= Beginning of Section =

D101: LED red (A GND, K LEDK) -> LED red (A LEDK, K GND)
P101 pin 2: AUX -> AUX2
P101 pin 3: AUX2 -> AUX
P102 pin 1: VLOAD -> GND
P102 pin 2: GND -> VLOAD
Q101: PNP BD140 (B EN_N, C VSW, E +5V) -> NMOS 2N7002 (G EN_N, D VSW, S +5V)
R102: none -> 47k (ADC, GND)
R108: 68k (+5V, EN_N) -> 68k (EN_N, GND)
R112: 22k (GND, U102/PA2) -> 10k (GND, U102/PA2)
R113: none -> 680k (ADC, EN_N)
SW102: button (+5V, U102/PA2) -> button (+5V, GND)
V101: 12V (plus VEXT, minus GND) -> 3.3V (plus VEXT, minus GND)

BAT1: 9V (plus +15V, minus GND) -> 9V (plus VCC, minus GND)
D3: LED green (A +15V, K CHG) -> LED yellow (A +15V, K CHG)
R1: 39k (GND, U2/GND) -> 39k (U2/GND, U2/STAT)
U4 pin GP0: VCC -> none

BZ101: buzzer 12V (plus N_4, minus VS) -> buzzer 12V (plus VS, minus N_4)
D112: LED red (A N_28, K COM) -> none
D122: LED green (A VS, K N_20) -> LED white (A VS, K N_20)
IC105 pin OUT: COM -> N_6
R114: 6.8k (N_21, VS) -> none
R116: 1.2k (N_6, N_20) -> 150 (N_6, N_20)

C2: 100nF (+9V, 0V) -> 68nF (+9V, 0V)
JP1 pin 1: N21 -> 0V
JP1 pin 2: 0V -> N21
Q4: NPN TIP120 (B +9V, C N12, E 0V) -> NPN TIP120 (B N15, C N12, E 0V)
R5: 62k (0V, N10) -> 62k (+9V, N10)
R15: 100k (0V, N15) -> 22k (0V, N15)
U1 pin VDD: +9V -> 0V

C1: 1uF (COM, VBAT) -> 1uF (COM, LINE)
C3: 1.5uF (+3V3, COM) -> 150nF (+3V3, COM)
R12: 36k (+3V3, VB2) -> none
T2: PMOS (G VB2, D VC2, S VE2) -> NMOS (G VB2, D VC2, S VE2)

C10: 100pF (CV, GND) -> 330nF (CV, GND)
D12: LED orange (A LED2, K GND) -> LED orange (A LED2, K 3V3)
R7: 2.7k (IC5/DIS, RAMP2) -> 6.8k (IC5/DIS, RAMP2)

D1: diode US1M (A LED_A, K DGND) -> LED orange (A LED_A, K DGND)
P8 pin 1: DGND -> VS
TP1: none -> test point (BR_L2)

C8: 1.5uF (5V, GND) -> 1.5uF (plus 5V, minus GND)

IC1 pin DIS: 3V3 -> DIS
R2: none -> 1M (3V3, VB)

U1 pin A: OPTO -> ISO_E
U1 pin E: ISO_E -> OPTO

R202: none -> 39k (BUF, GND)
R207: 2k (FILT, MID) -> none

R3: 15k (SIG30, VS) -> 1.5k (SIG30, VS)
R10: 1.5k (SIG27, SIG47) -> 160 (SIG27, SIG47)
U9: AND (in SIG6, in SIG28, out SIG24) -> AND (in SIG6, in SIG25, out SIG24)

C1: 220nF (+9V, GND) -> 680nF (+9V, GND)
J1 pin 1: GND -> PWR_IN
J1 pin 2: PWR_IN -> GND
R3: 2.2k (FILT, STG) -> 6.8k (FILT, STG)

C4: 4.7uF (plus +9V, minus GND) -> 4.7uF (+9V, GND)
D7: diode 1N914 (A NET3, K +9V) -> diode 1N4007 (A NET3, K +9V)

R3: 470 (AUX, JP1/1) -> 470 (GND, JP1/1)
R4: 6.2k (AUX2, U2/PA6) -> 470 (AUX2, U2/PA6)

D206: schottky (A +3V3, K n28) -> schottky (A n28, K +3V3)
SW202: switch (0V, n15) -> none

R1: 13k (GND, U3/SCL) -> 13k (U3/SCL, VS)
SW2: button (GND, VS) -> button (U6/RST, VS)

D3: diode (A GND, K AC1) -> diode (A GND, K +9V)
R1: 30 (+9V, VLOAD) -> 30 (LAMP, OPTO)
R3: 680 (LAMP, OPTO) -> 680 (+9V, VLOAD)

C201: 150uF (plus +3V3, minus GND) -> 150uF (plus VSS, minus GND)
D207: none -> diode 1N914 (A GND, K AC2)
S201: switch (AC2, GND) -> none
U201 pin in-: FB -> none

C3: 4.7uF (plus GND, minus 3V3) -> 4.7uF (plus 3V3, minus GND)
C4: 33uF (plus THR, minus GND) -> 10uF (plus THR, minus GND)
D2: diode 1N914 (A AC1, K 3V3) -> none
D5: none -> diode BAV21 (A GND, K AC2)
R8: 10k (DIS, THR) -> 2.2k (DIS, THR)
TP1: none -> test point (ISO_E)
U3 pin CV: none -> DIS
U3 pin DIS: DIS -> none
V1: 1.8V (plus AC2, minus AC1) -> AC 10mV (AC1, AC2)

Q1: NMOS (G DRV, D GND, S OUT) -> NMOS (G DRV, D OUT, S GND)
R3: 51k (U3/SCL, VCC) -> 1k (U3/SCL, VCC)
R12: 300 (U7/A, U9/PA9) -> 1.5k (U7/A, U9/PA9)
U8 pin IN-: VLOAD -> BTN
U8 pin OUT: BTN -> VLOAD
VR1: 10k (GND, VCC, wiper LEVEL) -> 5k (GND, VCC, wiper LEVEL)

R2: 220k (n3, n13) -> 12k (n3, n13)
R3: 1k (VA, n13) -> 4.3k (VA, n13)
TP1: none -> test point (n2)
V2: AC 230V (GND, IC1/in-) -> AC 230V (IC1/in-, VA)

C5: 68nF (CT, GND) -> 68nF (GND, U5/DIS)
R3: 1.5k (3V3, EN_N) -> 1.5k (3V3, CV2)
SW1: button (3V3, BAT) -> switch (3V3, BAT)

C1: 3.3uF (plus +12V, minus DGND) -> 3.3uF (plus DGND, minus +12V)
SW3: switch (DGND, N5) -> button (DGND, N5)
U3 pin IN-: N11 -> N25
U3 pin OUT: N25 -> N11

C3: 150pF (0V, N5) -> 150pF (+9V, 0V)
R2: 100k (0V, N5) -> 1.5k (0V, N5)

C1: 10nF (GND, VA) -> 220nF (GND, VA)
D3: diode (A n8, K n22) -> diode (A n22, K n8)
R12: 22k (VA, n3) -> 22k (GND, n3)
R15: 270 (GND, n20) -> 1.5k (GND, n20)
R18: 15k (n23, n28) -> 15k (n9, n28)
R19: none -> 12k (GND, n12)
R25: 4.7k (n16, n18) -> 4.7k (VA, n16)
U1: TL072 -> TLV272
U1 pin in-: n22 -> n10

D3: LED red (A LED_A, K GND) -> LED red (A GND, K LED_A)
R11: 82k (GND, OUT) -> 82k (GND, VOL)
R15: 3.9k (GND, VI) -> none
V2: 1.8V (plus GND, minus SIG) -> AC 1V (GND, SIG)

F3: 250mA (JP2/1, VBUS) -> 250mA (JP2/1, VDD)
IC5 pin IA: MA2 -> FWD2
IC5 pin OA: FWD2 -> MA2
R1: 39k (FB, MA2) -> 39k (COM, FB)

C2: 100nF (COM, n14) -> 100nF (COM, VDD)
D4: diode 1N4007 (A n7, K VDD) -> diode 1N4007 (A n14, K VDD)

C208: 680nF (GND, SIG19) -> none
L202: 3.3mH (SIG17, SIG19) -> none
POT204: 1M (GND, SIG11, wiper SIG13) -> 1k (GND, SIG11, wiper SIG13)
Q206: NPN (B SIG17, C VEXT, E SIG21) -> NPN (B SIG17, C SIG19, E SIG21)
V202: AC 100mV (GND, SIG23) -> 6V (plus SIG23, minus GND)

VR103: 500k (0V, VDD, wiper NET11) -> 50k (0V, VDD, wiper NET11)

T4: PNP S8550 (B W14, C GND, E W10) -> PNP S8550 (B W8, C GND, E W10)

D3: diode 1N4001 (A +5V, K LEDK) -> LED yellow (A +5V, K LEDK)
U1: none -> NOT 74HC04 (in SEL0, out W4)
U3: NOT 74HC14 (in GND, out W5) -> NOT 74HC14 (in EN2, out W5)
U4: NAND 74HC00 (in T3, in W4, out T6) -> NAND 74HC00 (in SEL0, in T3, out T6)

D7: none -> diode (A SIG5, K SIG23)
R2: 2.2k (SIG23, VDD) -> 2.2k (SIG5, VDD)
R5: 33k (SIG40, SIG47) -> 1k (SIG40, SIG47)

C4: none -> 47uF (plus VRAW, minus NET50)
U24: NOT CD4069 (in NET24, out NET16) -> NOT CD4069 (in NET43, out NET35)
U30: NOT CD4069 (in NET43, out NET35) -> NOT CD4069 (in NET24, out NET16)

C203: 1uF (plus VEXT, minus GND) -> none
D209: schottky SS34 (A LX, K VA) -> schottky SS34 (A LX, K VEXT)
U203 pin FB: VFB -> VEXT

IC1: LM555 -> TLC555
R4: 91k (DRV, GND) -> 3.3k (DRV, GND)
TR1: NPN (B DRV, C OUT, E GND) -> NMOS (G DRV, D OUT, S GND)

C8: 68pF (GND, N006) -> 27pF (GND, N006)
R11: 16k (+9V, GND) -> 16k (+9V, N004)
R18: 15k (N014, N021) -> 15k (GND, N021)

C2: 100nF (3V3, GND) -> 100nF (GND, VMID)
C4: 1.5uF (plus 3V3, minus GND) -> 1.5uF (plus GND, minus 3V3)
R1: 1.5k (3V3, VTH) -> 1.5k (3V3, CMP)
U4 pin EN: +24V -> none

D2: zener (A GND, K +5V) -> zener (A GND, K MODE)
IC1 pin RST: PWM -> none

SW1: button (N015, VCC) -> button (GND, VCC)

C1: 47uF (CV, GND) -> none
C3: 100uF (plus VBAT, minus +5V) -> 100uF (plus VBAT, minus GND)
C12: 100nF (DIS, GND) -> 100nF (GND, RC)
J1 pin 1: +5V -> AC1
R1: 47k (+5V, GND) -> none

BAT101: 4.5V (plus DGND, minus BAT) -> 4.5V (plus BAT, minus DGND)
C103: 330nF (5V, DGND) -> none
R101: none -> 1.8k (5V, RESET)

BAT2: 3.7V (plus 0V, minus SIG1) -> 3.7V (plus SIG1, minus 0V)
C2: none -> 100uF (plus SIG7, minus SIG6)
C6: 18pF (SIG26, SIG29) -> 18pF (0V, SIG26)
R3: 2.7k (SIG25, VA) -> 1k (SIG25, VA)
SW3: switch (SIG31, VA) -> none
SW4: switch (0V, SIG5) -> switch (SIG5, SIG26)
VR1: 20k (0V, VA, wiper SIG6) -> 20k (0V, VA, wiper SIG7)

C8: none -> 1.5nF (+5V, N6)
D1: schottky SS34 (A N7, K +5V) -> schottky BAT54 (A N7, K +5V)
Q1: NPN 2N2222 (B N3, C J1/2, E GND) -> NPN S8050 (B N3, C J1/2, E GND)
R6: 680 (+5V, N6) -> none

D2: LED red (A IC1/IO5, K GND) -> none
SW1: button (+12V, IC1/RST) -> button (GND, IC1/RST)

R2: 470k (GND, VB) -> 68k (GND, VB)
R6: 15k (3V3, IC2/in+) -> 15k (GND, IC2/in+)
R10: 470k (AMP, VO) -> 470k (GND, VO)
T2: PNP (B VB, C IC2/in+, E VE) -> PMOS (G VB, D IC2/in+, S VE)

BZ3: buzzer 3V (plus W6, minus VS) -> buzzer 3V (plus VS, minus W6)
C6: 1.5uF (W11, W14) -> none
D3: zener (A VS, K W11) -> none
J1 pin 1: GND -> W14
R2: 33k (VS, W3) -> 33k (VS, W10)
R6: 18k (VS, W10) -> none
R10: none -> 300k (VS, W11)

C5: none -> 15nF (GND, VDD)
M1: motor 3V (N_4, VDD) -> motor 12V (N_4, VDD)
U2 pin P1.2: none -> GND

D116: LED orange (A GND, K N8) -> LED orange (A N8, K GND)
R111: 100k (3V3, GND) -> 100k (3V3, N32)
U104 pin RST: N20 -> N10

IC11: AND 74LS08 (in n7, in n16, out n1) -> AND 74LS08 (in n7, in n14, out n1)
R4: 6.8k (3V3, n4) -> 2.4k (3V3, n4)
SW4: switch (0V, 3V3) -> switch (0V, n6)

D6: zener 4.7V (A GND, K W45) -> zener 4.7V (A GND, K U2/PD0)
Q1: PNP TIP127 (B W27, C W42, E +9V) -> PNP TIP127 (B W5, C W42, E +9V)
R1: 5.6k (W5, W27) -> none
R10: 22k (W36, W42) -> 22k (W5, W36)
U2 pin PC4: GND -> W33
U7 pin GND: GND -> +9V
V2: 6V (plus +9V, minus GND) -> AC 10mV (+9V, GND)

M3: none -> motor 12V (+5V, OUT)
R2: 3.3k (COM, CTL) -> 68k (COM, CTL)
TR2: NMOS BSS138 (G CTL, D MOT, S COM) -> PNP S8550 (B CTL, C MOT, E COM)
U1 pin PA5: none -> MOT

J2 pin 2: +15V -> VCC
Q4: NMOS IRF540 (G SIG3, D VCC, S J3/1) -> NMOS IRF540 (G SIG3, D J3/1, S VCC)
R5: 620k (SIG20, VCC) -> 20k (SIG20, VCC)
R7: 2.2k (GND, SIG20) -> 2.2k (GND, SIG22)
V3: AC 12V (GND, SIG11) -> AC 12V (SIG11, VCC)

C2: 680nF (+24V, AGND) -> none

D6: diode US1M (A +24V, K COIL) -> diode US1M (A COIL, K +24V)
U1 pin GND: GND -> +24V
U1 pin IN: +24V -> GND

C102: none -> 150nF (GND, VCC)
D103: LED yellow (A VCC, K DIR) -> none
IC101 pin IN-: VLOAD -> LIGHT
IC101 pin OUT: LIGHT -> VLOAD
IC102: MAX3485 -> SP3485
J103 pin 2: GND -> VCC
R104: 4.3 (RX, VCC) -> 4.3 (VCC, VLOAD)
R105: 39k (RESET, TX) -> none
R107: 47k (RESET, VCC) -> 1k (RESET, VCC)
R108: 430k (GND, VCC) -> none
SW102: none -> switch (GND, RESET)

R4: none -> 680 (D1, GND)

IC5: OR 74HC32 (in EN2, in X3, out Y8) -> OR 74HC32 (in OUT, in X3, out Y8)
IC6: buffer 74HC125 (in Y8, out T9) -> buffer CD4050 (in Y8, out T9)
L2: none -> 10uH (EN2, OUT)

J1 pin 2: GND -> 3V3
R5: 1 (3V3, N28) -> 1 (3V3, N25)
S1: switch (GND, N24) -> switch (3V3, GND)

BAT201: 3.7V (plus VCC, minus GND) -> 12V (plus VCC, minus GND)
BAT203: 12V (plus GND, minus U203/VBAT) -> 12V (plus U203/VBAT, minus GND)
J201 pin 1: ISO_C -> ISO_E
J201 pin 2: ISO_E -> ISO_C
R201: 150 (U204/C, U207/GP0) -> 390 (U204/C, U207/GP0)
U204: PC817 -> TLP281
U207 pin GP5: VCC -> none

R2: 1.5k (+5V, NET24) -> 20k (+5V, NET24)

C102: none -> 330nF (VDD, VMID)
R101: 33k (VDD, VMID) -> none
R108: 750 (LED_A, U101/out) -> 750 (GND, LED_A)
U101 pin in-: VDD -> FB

= End of Section =

■ WHAT IS NEEDED:
Write out exactly the lines from the start of the material through the line with "R108: 68k (+5V, EN_N) -> 68k (EN_N, GND)". No other output is expected.

■ RESPONSE TO THIS EXERCISE:
D101: LED red (A GND, K LEDK) -> LED red (A LEDK, K GND)
P101 pin 2: AUX -> AUX2
P101 pin 3: AUX2 -> AUX
P102 pin 1: VLOAD -> GND
P102 pin 2: GND -> VLOAD
Q101: PNP BD140 (B EN_N, C VSW, E +5V) -> NMOS 2N7002 (G EN_N, D VSW, S +5V)
R102: none -> 47k (ADC, GND)
R108: 68k (+5V, EN_N) -> 68k (EN_N, GND)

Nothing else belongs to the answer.